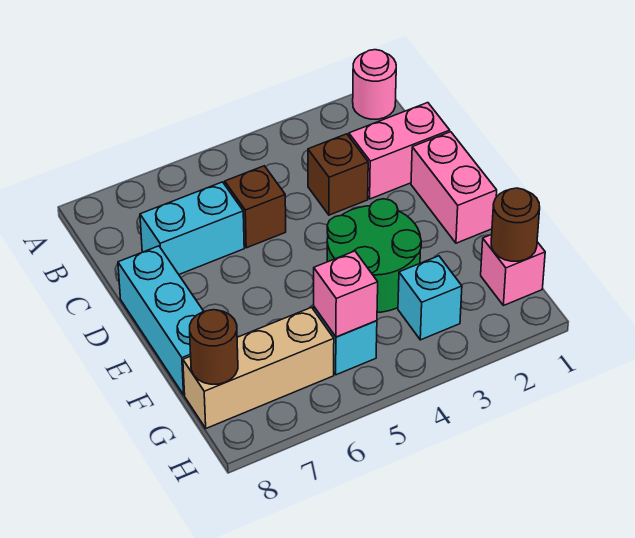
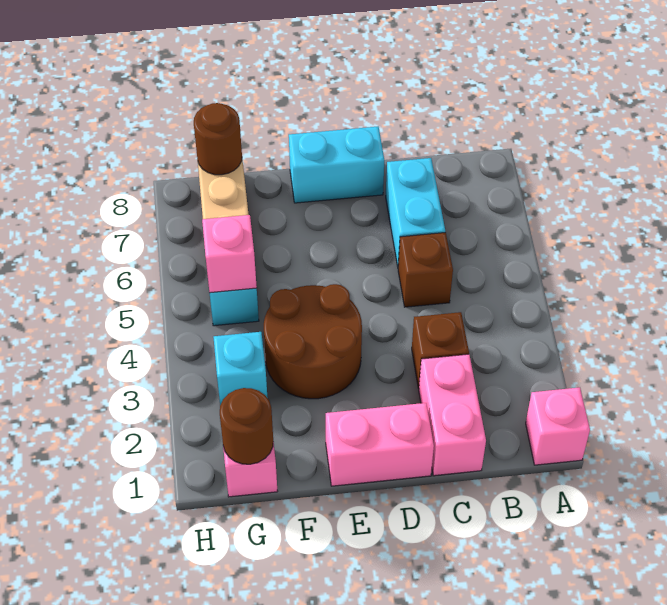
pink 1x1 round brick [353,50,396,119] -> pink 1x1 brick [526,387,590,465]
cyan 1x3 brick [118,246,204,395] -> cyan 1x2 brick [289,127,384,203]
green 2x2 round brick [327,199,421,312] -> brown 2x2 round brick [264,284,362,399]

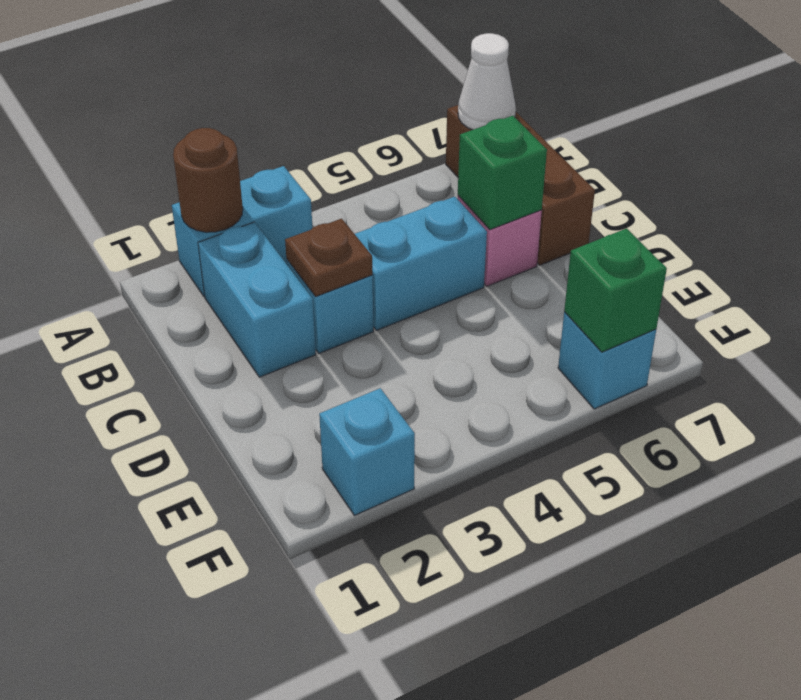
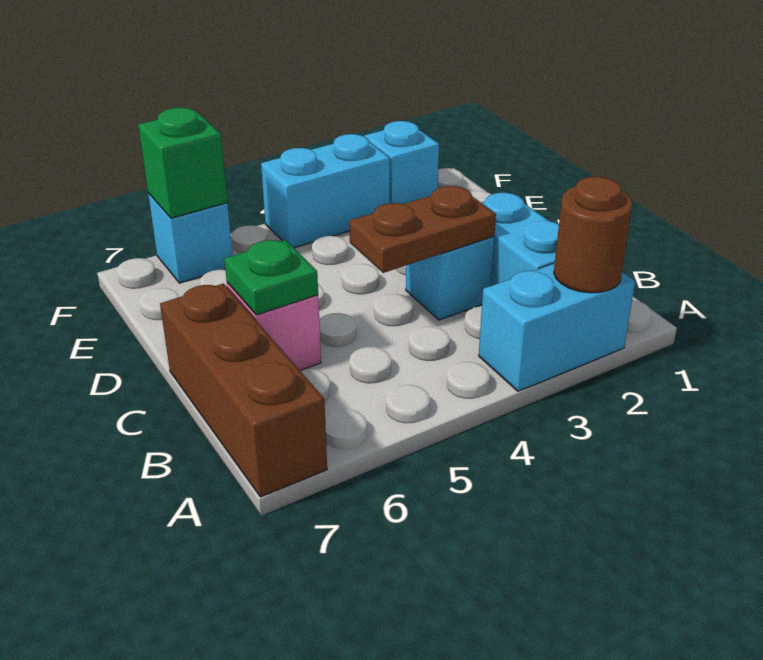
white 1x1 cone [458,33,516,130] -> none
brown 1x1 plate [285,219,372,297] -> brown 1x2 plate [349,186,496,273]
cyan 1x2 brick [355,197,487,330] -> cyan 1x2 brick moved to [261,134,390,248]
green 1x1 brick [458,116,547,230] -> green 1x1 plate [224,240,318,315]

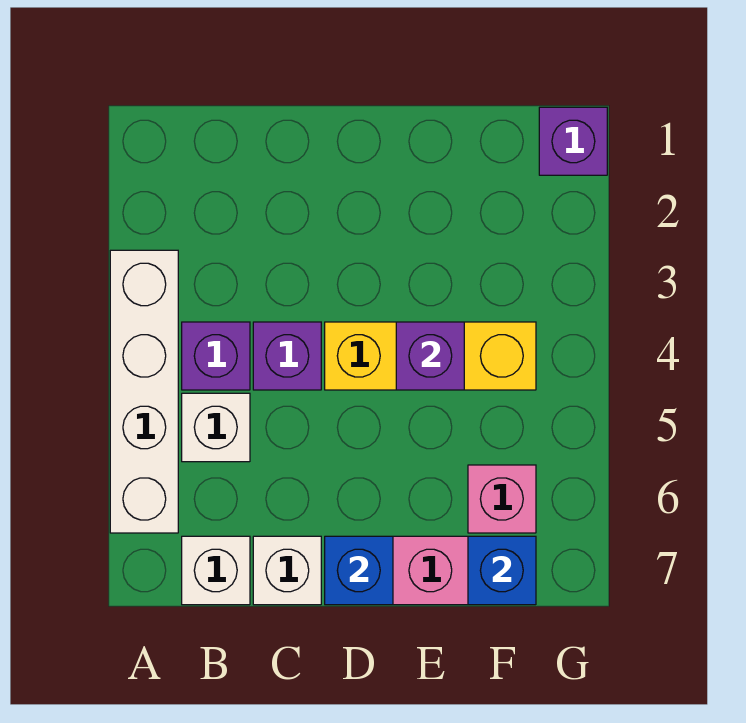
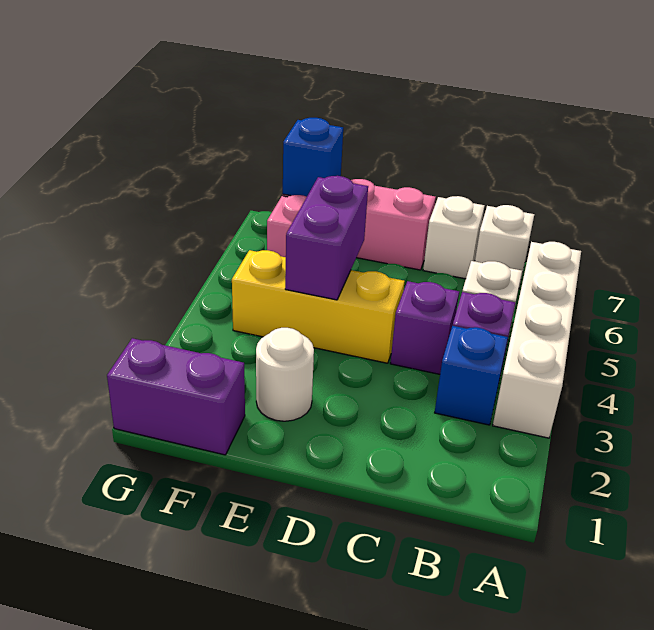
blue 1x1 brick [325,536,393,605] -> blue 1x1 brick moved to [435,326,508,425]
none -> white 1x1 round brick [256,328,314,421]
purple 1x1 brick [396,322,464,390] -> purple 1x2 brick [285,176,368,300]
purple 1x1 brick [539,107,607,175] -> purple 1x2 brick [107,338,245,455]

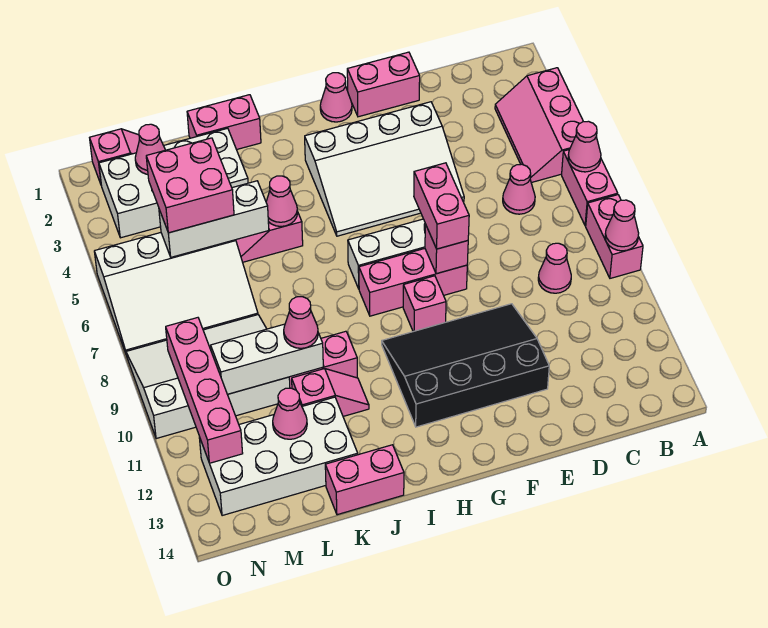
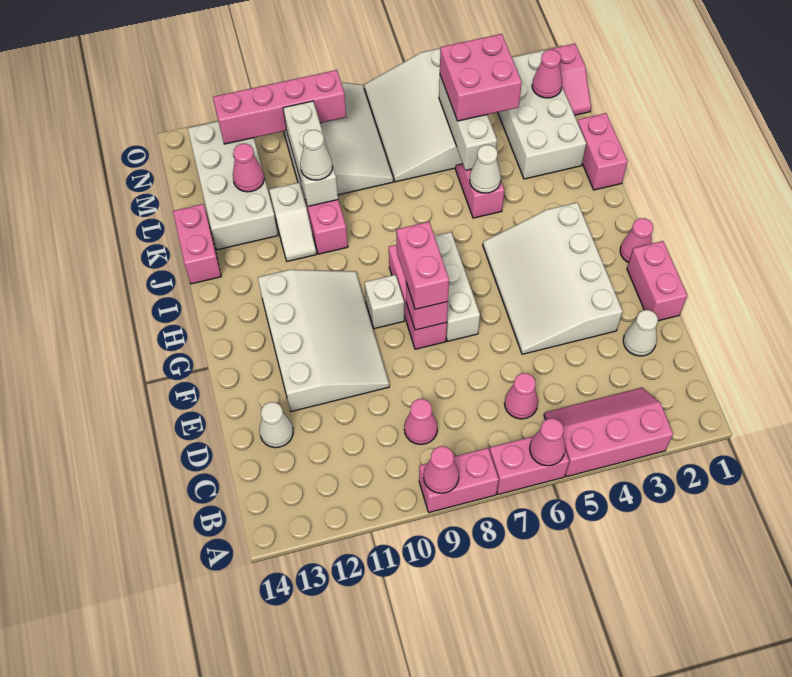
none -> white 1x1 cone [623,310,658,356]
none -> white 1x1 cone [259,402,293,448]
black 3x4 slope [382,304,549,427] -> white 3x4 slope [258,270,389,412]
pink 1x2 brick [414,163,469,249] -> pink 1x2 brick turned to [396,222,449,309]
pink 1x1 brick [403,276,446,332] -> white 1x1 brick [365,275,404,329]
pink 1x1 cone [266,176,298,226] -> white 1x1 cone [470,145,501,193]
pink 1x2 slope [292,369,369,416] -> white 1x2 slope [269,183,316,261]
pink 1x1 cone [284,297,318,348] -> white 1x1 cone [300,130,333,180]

### TASK BRIEF:
In the entries above, locate every line with the word "green" and copy it.

### COMPLETED EXERCISE:
green 2x2 round brick [327,199,421,312] -> brown 2x2 round brick [264,284,362,399]
green 1x1 brick [458,116,547,230] -> green 1x1 plate [224,240,318,315]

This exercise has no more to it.